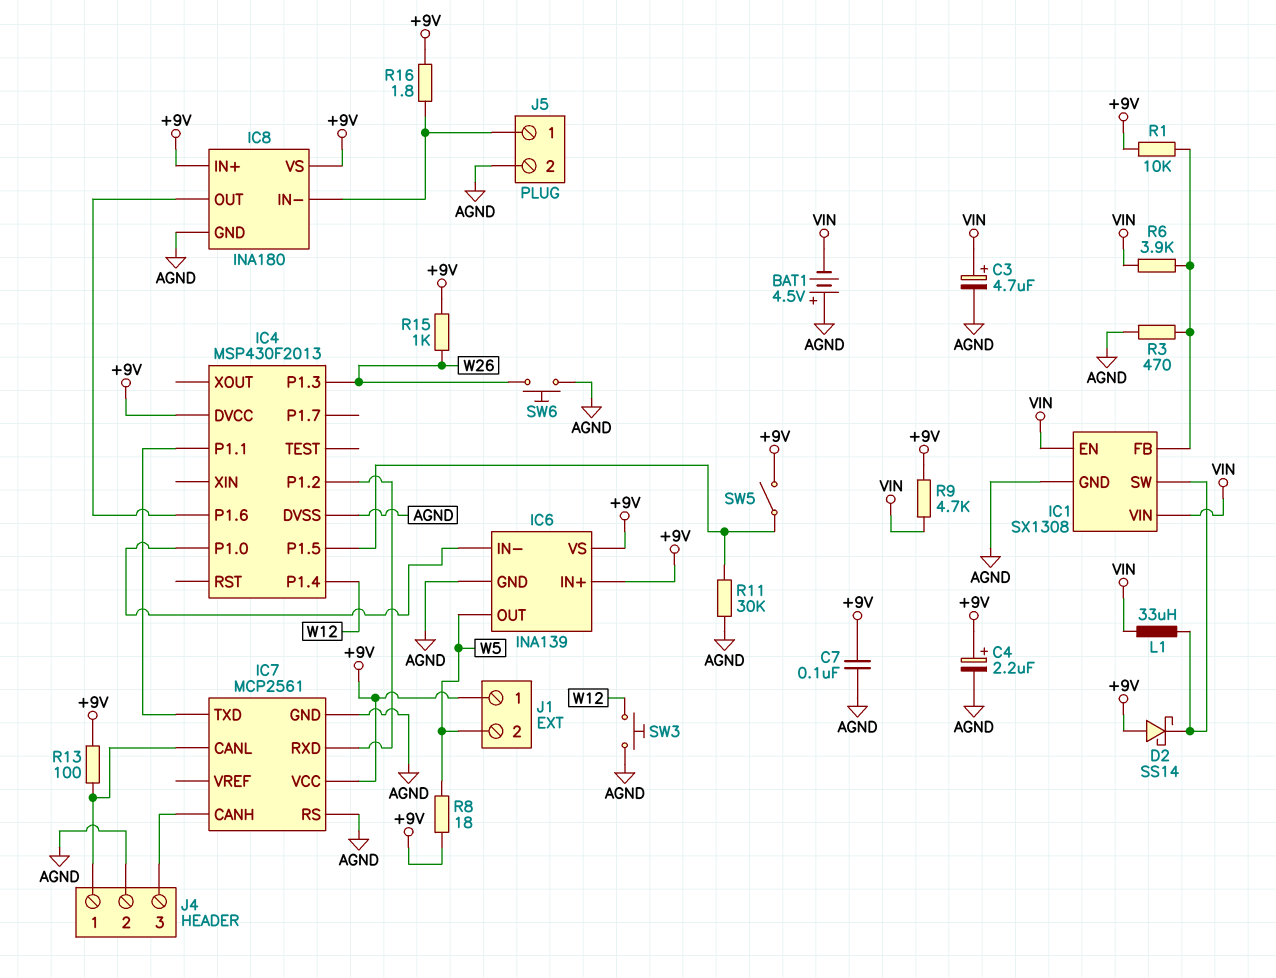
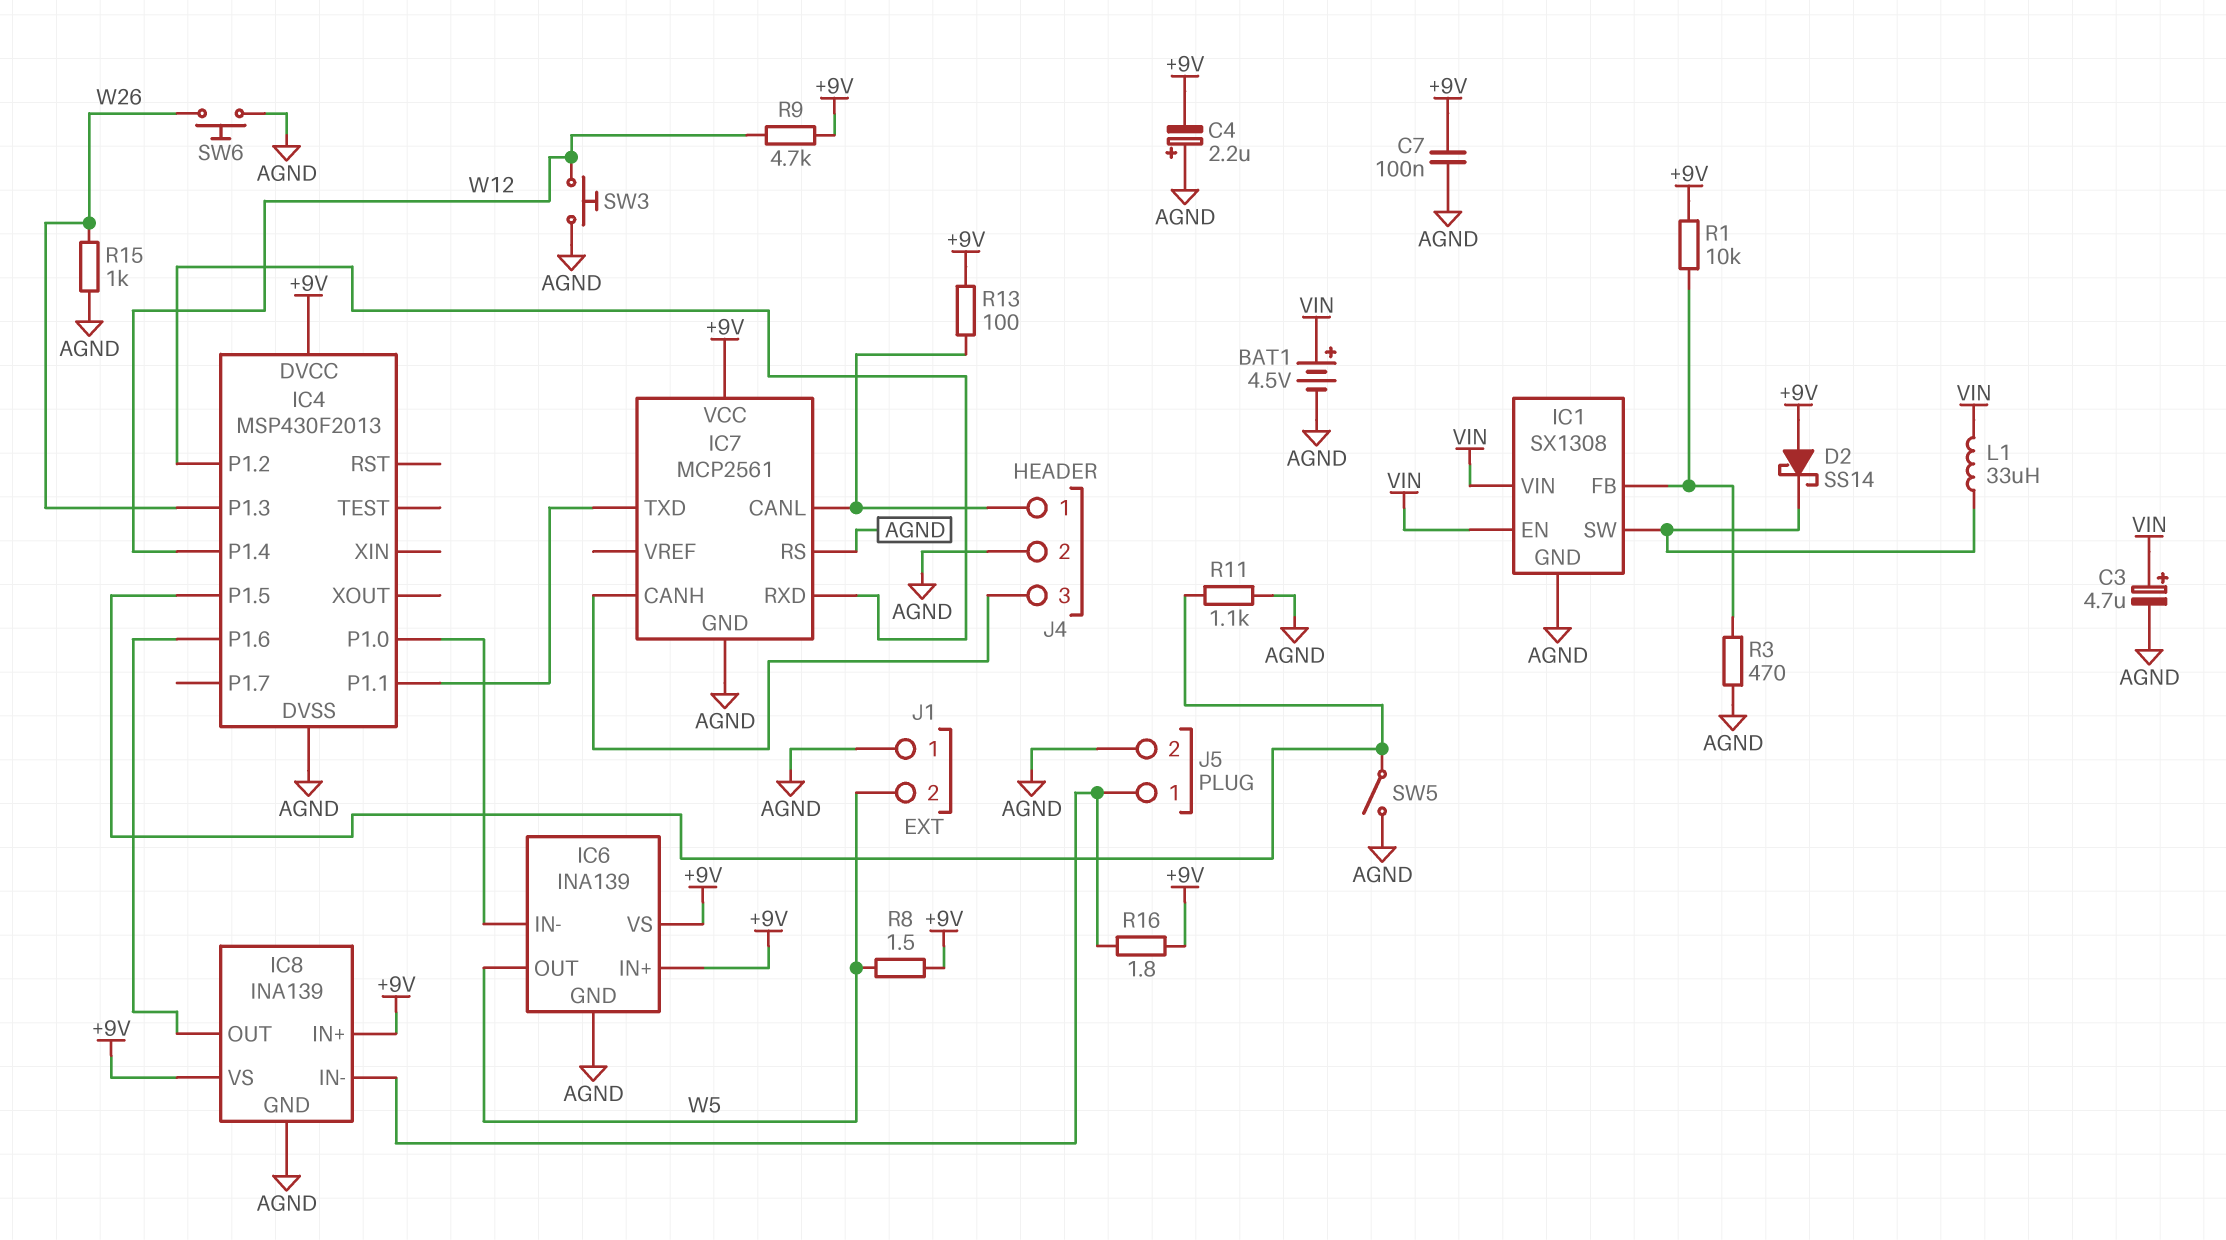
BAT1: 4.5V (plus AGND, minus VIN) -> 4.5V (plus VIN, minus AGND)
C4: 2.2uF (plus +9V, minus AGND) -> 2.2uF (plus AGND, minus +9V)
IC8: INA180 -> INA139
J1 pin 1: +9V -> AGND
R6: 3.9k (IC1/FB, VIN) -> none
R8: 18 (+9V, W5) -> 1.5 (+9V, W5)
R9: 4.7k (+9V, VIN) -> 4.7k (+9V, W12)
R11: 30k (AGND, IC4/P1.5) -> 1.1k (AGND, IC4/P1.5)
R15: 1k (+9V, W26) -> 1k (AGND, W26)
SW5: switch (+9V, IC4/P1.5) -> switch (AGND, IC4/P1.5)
━━━━━━━━━━━━━━━━━━━━
EXERCISE DETAILS:
Everything from the line with "J1 pin 1: +9V -> AGND" to the last line of the entries is to be written out exactly; omit all earlier lines.

EXPECTED ANSWER:
J1 pin 1: +9V -> AGND
R6: 3.9k (IC1/FB, VIN) -> none
R8: 18 (+9V, W5) -> 1.5 (+9V, W5)
R9: 4.7k (+9V, VIN) -> 4.7k (+9V, W12)
R11: 30k (AGND, IC4/P1.5) -> 1.1k (AGND, IC4/P1.5)
R15: 1k (+9V, W26) -> 1k (AGND, W26)
SW5: switch (+9V, IC4/P1.5) -> switch (AGND, IC4/P1.5)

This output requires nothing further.